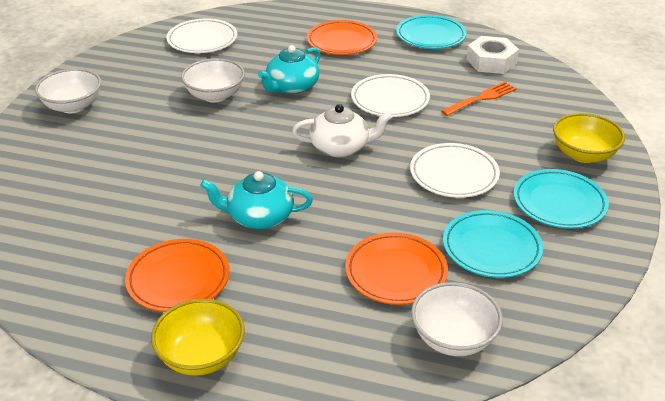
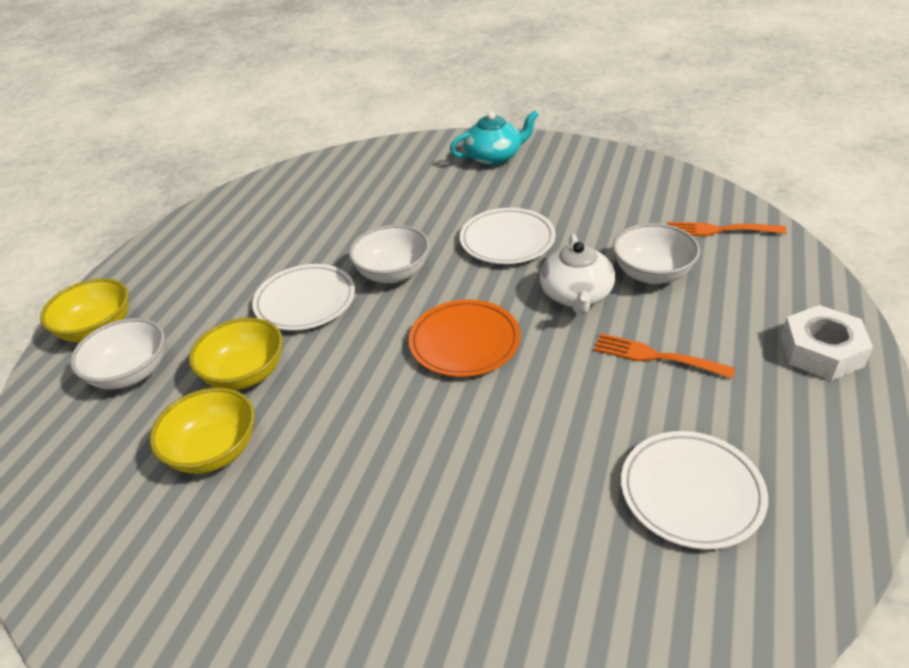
orange fork: [441,82,517,116] = 1 -> [594,333,735,379] [667,222,787,236] = 2
orange plate: [125,239,230,312] [307,20,377,55] [345,232,448,305] = 3 -> [409,300,521,377] = 1
turquoise plate: [396,15,467,49] [443,210,543,278] [513,169,609,229] = 3 -> none = 0
turquoise teapot: [200,171,313,229] [258,45,321,94] = 2 -> [450,110,539,166] = 1
yellow bowl: [151,299,245,376] [553,113,625,163] = 2 -> [40,278,129,342] [150,388,255,474] [189,318,283,390] = 3

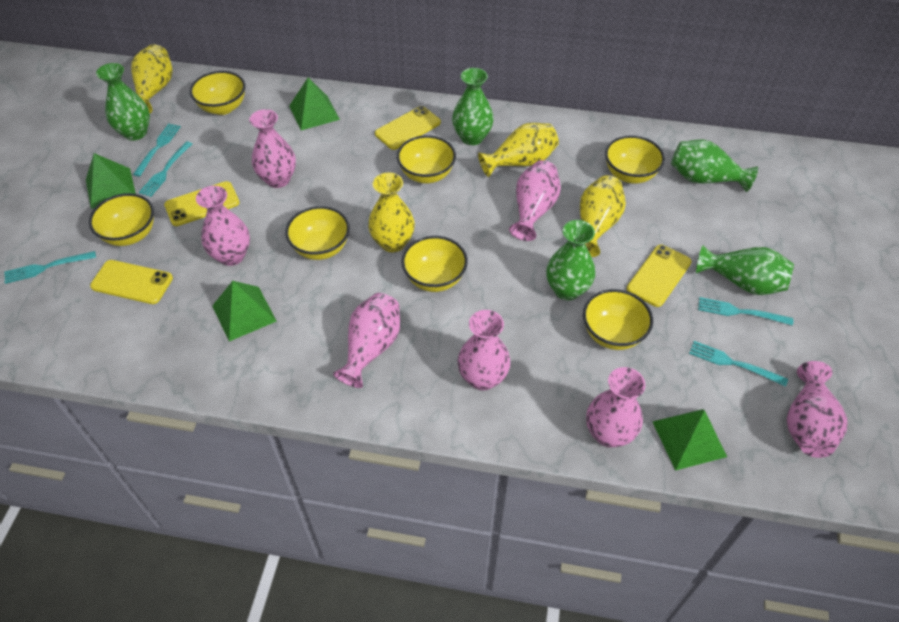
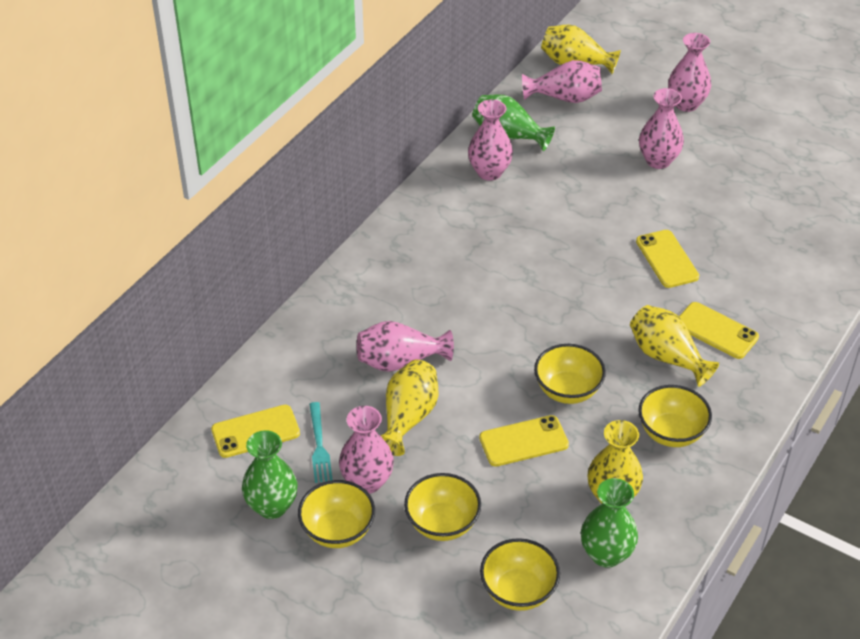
green pyramid: [86,153,136,209] [212,281,277,341] [289,77,340,130] [653,409,727,471] = 4 -> none = 0
green vase: [96,63,150,141] [452,68,494,145] [546,220,595,300] [671,139,758,192] [696,245,794,295] = 5 -> [242,430,298,519] [472,94,555,151] [581,478,638,568] = 3
pink vase: [196,186,250,266] [249,109,296,188] [333,293,400,388] [457,310,511,391] [509,160,561,241] [586,367,646,447] [786,361,848,458] = 7 -> [339,406,394,494] [357,321,454,372] [468,99,513,181] [522,60,602,103] [639,88,684,169] [668,33,711,112] = 6
turquoise fork: [4,251,96,284] [133,124,181,177] [139,141,192,197] [689,341,788,387] [698,297,793,326] = 5 -> [309,402,332,483] = 1
yellow bowl: [89,193,154,246] [190,71,245,115] [285,206,350,260] [397,135,456,183] [401,236,468,292] [583,289,653,350] [605,135,665,184] = 7 -> [298,480,375,548] [404,473,481,541] [480,538,560,611] [534,344,606,404] [638,385,712,447] = 5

— Job —
Leave out all pictures, then copy the remaining material exactly.

— Result for this exercise —
orange fork: [441,82,517,116] = 1 -> [594,333,735,379] [667,222,787,236] = 2
orange plate: [125,239,230,312] [307,20,377,55] [345,232,448,305] = 3 -> [409,300,521,377] = 1
turquoise plate: [396,15,467,49] [443,210,543,278] [513,169,609,229] = 3 -> none = 0
turquoise teapot: [200,171,313,229] [258,45,321,94] = 2 -> [450,110,539,166] = 1
yellow bowl: [151,299,245,376] [553,113,625,163] = 2 -> [40,278,129,342] [150,388,255,474] [189,318,283,390] = 3

green pyramid: [86,153,136,209] [212,281,277,341] [289,77,340,130] [653,409,727,471] = 4 -> none = 0
green vase: [96,63,150,141] [452,68,494,145] [546,220,595,300] [671,139,758,192] [696,245,794,295] = 5 -> [242,430,298,519] [472,94,555,151] [581,478,638,568] = 3
pink vase: [196,186,250,266] [249,109,296,188] [333,293,400,388] [457,310,511,391] [509,160,561,241] [586,367,646,447] [786,361,848,458] = 7 -> [339,406,394,494] [357,321,454,372] [468,99,513,181] [522,60,602,103] [639,88,684,169] [668,33,711,112] = 6
turquoise fork: [4,251,96,284] [133,124,181,177] [139,141,192,197] [689,341,788,387] [698,297,793,326] = 5 -> [309,402,332,483] = 1
yellow bowl: [89,193,154,246] [190,71,245,115] [285,206,350,260] [397,135,456,183] [401,236,468,292] [583,289,653,350] [605,135,665,184] = 7 -> [298,480,375,548] [404,473,481,541] [480,538,560,611] [534,344,606,404] [638,385,712,447] = 5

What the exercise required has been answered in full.